*Work item*. Look through the listing below, find every line with the string "signals", and copy it.

*Provided entries*.
++++++++++++++++++++
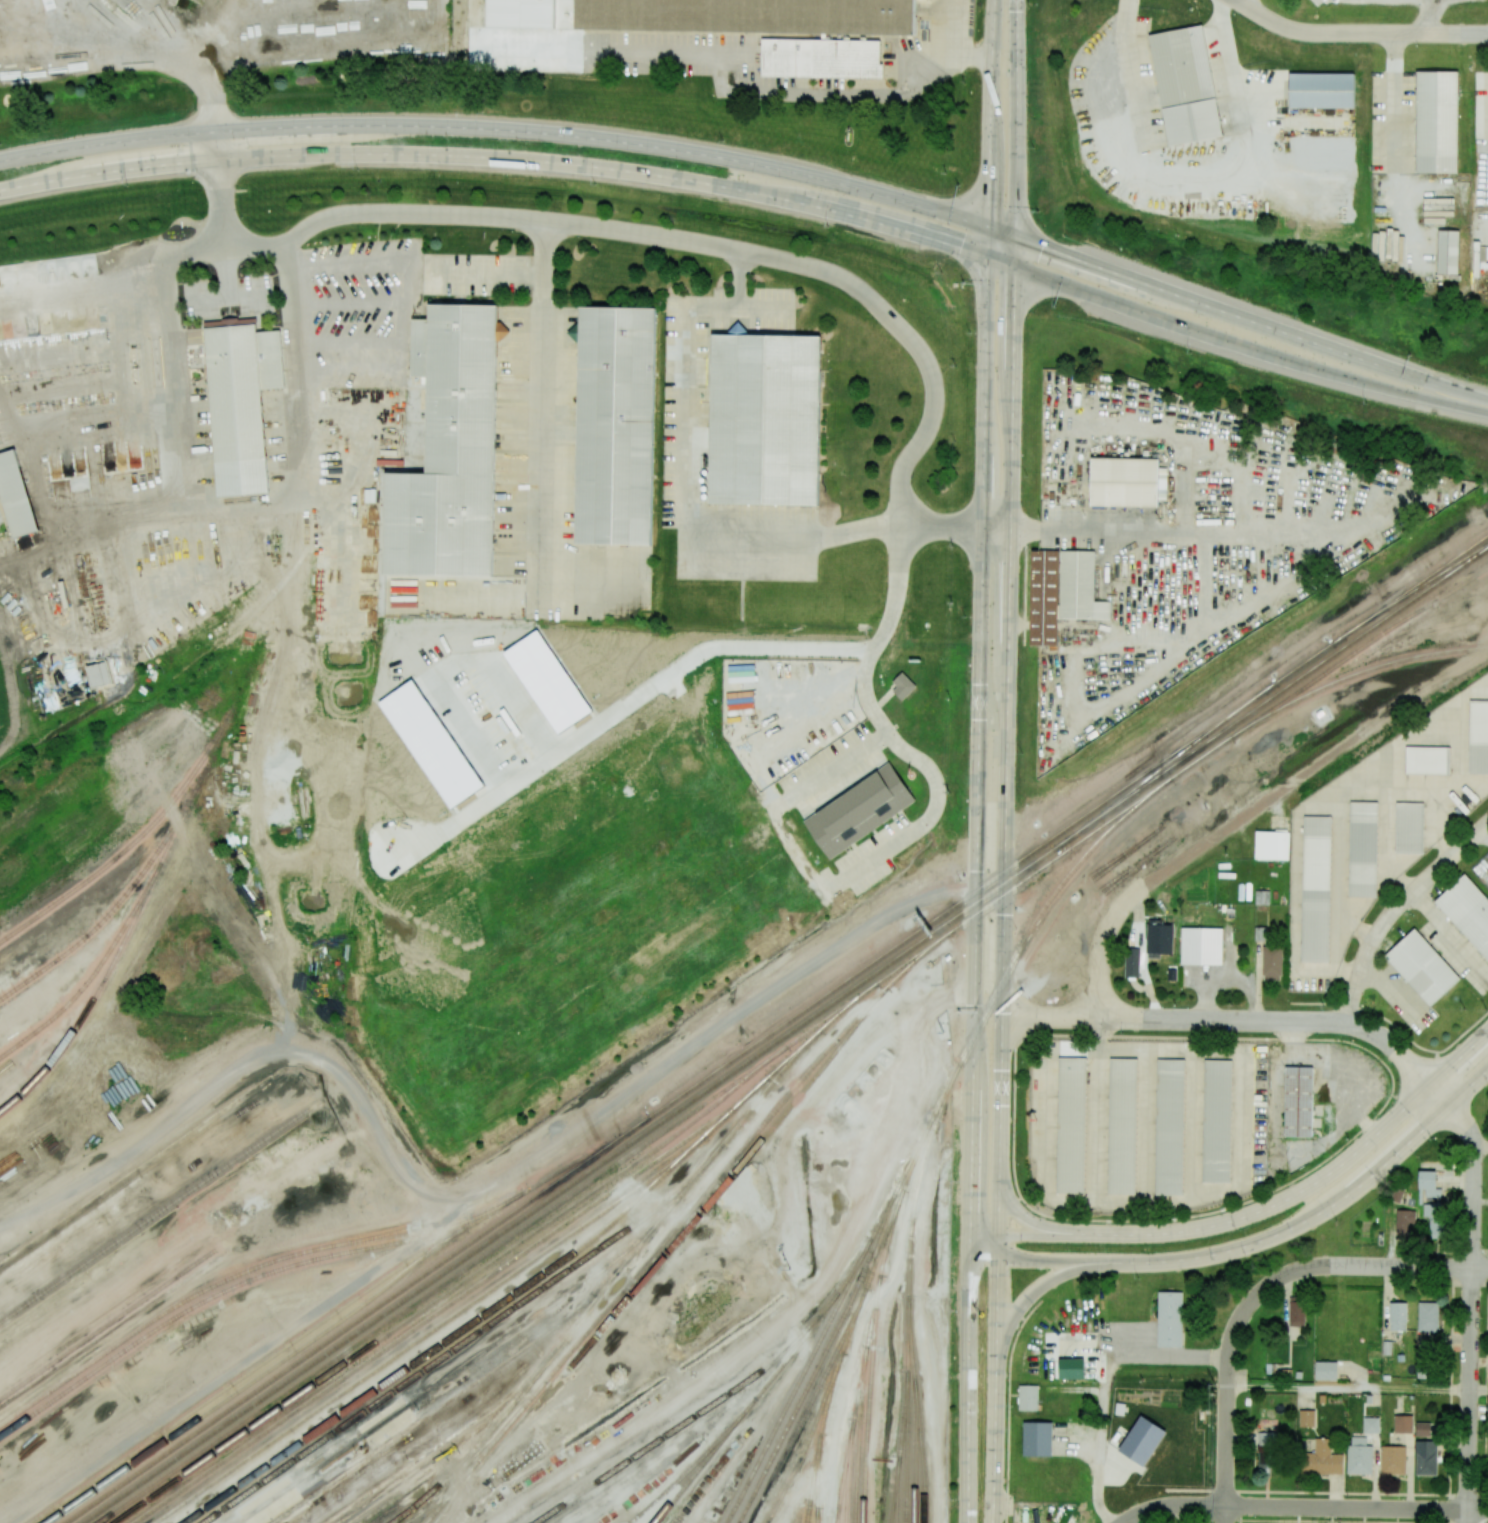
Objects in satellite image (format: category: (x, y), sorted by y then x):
building: (522, 14)
building: (856, 17)
road: (209, 33)
road: (1357, 34)
road: (965, 39)
road: (133, 48)
road: (713, 54)
building: (822, 59)
road: (1131, 69)
building: (1185, 86)
building: (1322, 90)
road: (991, 112)
road: (1019, 118)
building: (1438, 123)
road: (718, 157)
road: (598, 167)
traffic signals: (989, 227)
traffic signals: (1018, 238)
building: (1447, 252)
traffic signals: (989, 257)
traffic signals: (1017, 267)
road: (489, 273)
road: (228, 274)
road: (740, 280)
road: (230, 298)
road: (919, 353)
road: (1330, 374)
road: (1447, 387)
building: (236, 407)
building: (765, 416)
building: (616, 423)
building: (450, 453)
road: (541, 468)
road: (685, 474)
building: (1125, 481)
building: (16, 494)
road: (220, 510)
building: (0, 523)
road: (1058, 529)
railway: (302, 553)
railway: (1409, 589)
building: (1061, 592)
railway: (1409, 593)
railway: (1361, 645)
railway: (252, 655)
railway: (1305, 662)
road: (455, 667)
railway: (1357, 672)
building: (98, 674)
building: (902, 687)
railway: (1270, 698)
road: (628, 704)
railway: (145, 714)
building: (1478, 737)
railway: (1199, 758)
railway: (208, 759)
building: (1427, 760)
railway: (1165, 764)
road: (1300, 809)
building: (859, 810)
road: (1222, 827)
building: (1410, 827)
road: (1482, 838)
railway: (171, 839)
railway: (131, 845)
building: (1271, 845)
building: (1363, 847)
road: (977, 875)
road: (1006, 880)
building: (1316, 887)
building: (1262, 897)
building: (1467, 909)
road: (1394, 910)
railway: (107, 913)
building: (1260, 933)
road: (1450, 935)
building: (1156, 936)
building: (1203, 944)
railway: (1018, 946)
railway: (915, 959)
building: (1132, 962)
building: (1271, 963)
building: (1422, 966)
railway: (89, 977)
railway: (90, 1004)
railway: (848, 1006)
road: (1370, 1012)
road: (1229, 1021)
road: (1142, 1037)
railway: (794, 1053)
railway: (760, 1096)
railway: (673, 1101)
building: (1299, 1101)
building: (1217, 1119)
building: (1072, 1124)
building: (1124, 1124)
building: (1172, 1124)
road: (1481, 1147)
railway: (585, 1154)
railway: (630, 1154)
railway: (905, 1170)
railway: (141, 1172)
railway: (906, 1174)
railway: (729, 1180)
road: (1284, 1186)
railway: (568, 1188)
railway: (679, 1194)
railway: (914, 1195)
building: (1396, 1195)
road: (1172, 1200)
road: (1017, 1202)
building: (1432, 1203)
railway: (157, 1213)
road: (1258, 1213)
road: (1020, 1214)
building: (1405, 1222)
railway: (675, 1226)
road: (1258, 1245)
railway: (638, 1246)
railway: (857, 1262)
railway: (874, 1264)
road: (1394, 1268)
railway: (246, 1280)
road: (1469, 1285)
railway: (452, 1289)
road: (1032, 1294)
railway: (190, 1296)
road: (1471, 1297)
railway: (450, 1302)
railway: (585, 1310)
building: (1296, 1313)
railway: (486, 1314)
building: (1397, 1316)
building: (1427, 1317)
road: (1019, 1318)
building: (1170, 1319)
railway: (108, 1323)
railway: (430, 1331)
railway: (843, 1344)
railway: (459, 1345)
railway: (82, 1351)
railway: (285, 1357)
railway: (910, 1357)
railway: (906, 1358)
railway: (817, 1363)
railway: (870, 1365)
building: (1070, 1368)
building: (1325, 1371)
railway: (245, 1373)
railway: (772, 1375)
railway: (450, 1376)
railway: (528, 1378)
road: (1228, 1380)
road: (1102, 1384)
road: (1349, 1389)
railway: (793, 1391)
road: (1479, 1391)
road: (1449, 1396)
building: (1028, 1398)
railway: (449, 1400)
road: (1484, 1403)
road: (1007, 1407)
railway: (859, 1408)
railway: (824, 1411)
building: (1306, 1418)
railway: (800, 1420)
building: (1402, 1424)
building: (1370, 1425)
railway: (681, 1426)
building: (1422, 1429)
railway: (900, 1437)
building: (1037, 1440)
building: (1142, 1440)
railway: (848, 1442)
railway: (443, 1443)
railway: (802, 1447)
building: (1265, 1450)
building: (1359, 1456)
building: (1425, 1458)
building: (1322, 1459)
railway: (914, 1460)
railway: (921, 1460)
building: (1392, 1460)
railway: (904, 1461)
railway: (454, 1467)
railway: (435, 1468)
railway: (691, 1476)
railway: (678, 1478)
railway: (846, 1481)
railway: (811, 1485)
railway: (815, 1488)
road: (1217, 1490)
road: (1362, 1493)
railway: (446, 1496)
railway: (441, 1497)
railway: (892, 1499)
railway: (895, 1500)
road: (1306, 1507)
railway: (805, 1520)
railway: (805, 1520)
road: (1302, 1521)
++++++++++++++++++++
*Exercise output*.
traffic signals: (989, 227)
traffic signals: (1018, 238)
traffic signals: (989, 257)
traffic signals: (1017, 267)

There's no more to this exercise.